ASSIGNMENT:
Search the material below for the string "grey" and copy each line where it appears.
*** Opening RECORD SET ***
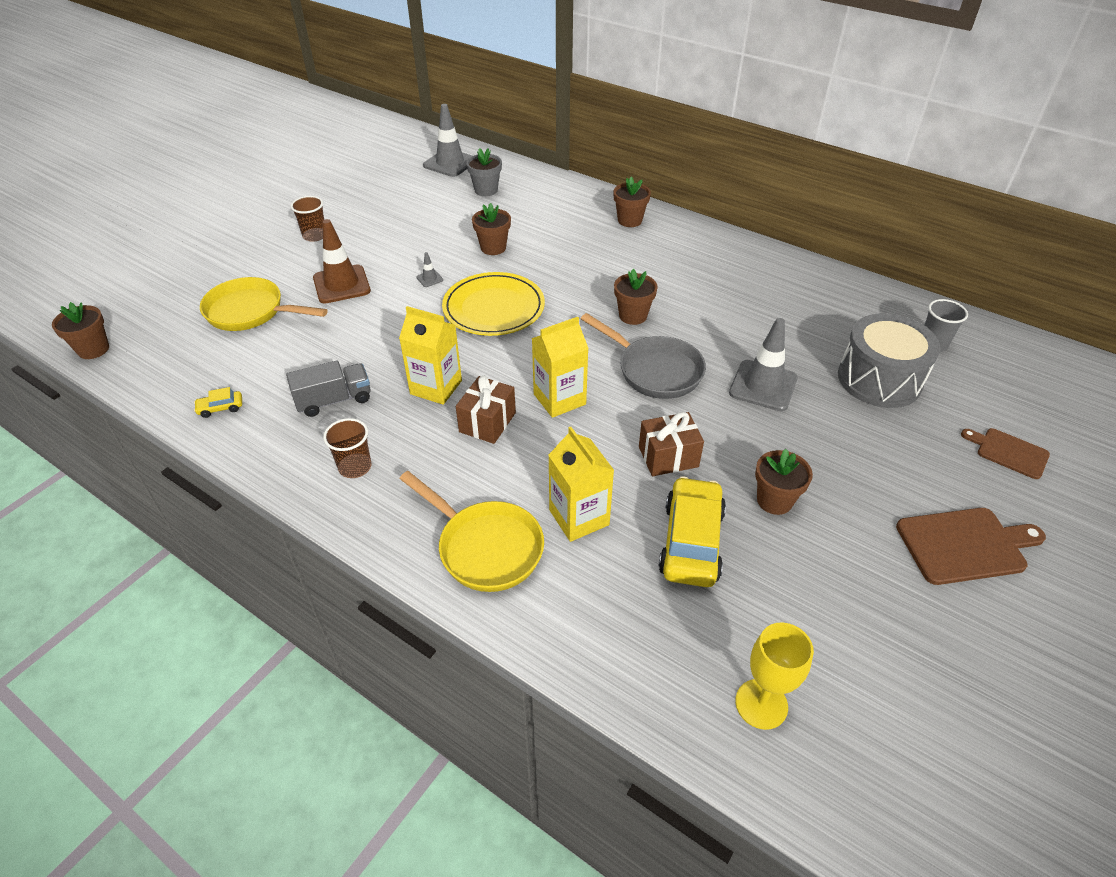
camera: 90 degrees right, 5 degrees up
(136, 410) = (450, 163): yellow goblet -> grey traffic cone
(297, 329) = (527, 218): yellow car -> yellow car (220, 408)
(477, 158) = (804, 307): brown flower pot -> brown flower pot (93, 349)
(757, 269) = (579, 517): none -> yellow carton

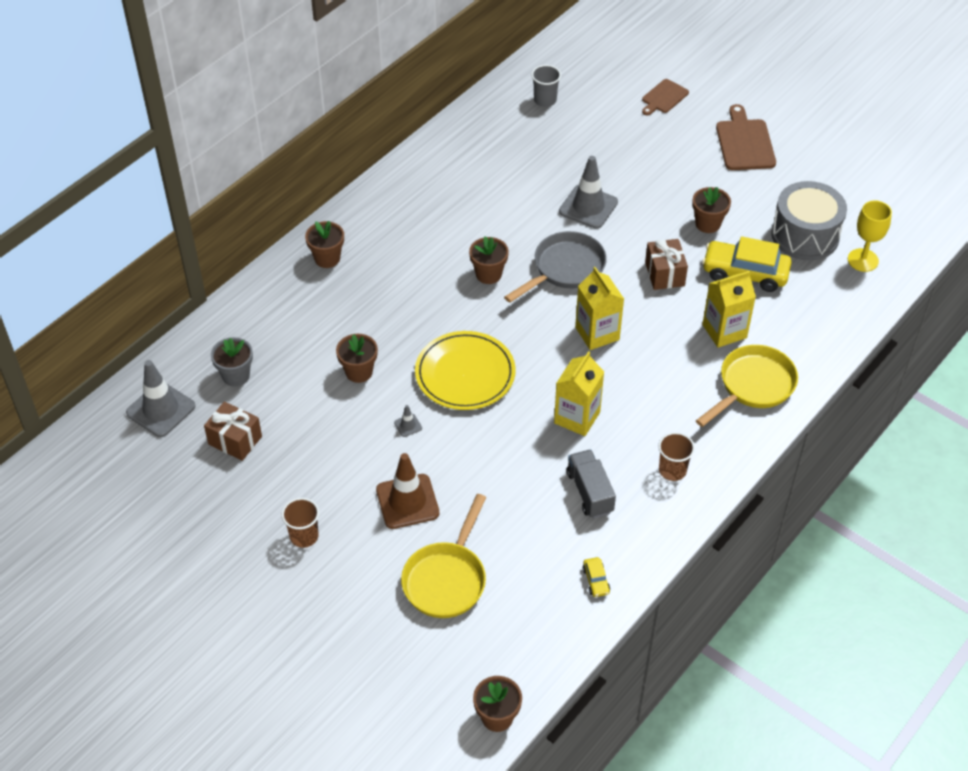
camera: 85 degrees left, 5 degrees up
(487, 422) = (623, 382): brown gift -> brown gift (235, 440)
(879, 379) = (585, 140): grey drum -> grey drum (805, 235)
*** Closing RECORD SET ***
RESPONSE AREA:
(136, 410) = (450, 163): yellow goblet -> grey traffic cone
(879, 379) = (585, 140): grey drum -> grey drum (805, 235)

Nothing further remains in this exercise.